- **Exercise details**
Word for word, restate the lines from the one holding "(336, 219) = (352, 320): green" through the end of the data below, including both endpoints and nothing more.

───── Data shown

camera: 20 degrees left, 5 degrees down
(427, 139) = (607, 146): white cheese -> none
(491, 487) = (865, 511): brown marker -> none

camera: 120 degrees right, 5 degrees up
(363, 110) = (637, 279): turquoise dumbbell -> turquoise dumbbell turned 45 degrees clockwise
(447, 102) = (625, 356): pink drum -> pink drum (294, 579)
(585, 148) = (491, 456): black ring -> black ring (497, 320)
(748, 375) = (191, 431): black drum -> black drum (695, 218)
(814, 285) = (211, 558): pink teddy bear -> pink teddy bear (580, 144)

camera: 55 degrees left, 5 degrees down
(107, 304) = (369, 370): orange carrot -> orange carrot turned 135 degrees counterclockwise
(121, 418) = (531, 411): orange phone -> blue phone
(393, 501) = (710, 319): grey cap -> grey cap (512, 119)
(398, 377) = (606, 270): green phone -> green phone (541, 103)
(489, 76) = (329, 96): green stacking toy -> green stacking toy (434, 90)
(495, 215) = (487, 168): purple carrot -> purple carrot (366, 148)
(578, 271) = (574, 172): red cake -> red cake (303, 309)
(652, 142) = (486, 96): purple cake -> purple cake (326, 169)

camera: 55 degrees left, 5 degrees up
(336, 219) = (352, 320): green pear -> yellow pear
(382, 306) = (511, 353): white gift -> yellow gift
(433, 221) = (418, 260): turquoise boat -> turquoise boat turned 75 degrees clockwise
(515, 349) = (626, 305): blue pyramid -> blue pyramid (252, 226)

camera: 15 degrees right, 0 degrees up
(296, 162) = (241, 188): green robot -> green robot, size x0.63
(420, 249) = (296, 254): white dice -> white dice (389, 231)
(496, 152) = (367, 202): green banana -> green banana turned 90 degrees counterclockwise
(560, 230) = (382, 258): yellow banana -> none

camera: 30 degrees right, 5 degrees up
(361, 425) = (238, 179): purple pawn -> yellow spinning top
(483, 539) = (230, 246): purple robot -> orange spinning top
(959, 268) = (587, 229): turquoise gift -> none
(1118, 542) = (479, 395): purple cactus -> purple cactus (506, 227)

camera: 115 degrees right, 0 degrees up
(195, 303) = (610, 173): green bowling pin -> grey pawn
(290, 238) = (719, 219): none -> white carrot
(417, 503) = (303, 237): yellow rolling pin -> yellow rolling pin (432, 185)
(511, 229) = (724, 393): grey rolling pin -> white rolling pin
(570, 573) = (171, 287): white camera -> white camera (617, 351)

──────────

- **Expected answer**
(336, 219) = (352, 320): green pear -> yellow pear
(382, 306) = (511, 353): white gift -> yellow gift
(433, 221) = (418, 260): turquoise boat -> turquoise boat turned 75 degrees clockwise
(515, 349) = (626, 305): blue pyramid -> blue pyramid (252, 226)

camera: 15 degrees right, 0 degrees up
(296, 162) = (241, 188): green robot -> green robot, size x0.63
(420, 249) = (296, 254): white dice -> white dice (389, 231)
(496, 152) = (367, 202): green banana -> green banana turned 90 degrees counterclockwise
(560, 230) = (382, 258): yellow banana -> none

camera: 30 degrees right, 5 degrees up
(361, 425) = (238, 179): purple pawn -> yellow spinning top
(483, 539) = (230, 246): purple robot -> orange spinning top
(959, 268) = (587, 229): turquoise gift -> none
(1118, 542) = (479, 395): purple cactus -> purple cactus (506, 227)

camera: 115 degrees right, 0 degrees up
(195, 303) = (610, 173): green bowling pin -> grey pawn
(290, 238) = (719, 219): none -> white carrot
(417, 503) = (303, 237): yellow rolling pin -> yellow rolling pin (432, 185)
(511, 229) = (724, 393): grey rolling pin -> white rolling pin
(570, 573) = (171, 287): white camera -> white camera (617, 351)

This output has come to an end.